[Aim of the task] Retype, word for word, the lines from the first line of the entries through the line that holds "yellow watering can <372, 273> => nothing"; leave out the pictures.

Colored object listings
☆ ☆ ☆

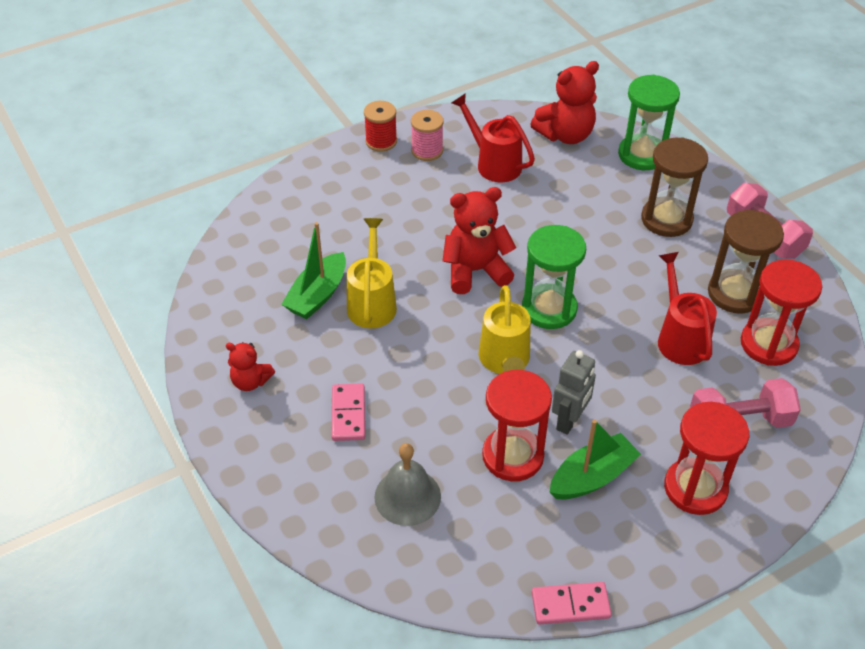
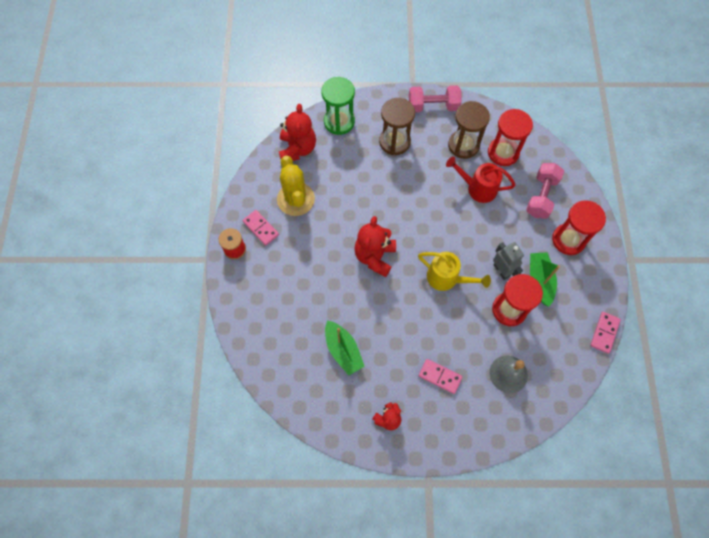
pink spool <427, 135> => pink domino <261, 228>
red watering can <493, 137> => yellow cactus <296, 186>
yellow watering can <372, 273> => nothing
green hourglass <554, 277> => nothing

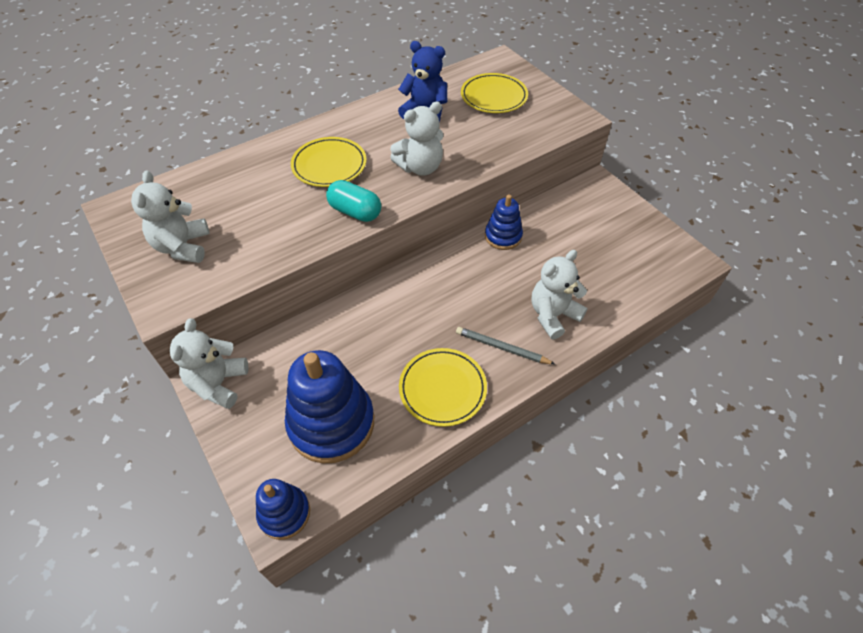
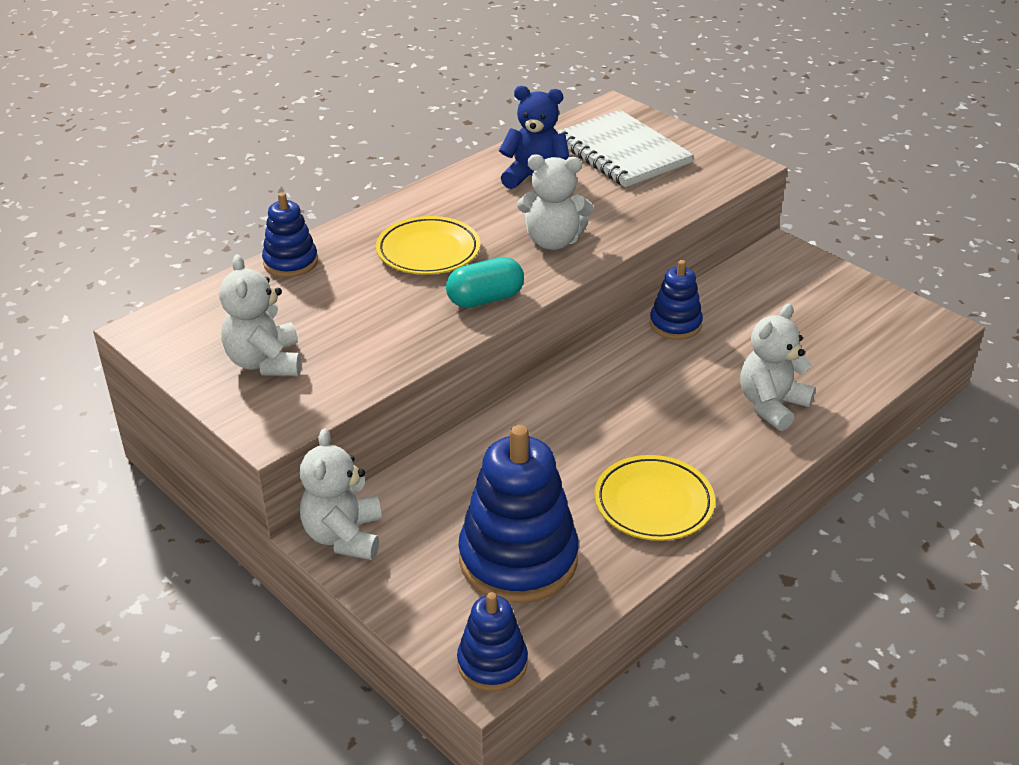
nothing => blue stacking toy <290, 235>
turquoise capsule <353, 201> => turquoise capsule <485, 282>, 45 degrees counterclockwise
white teddy bear <417, 139> => white teddy bear <555, 202>, 45 degrees clockwise
yellow plate <494, 93> => white notebook <625, 148>
grey pencil <505, 345> => nothing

☆ ☆ ☆

[Solution for this exercise]
pink spool <427, 135> => pink domino <261, 228>
red watering can <493, 137> => yellow cactus <296, 186>
yellow watering can <372, 273> => nothing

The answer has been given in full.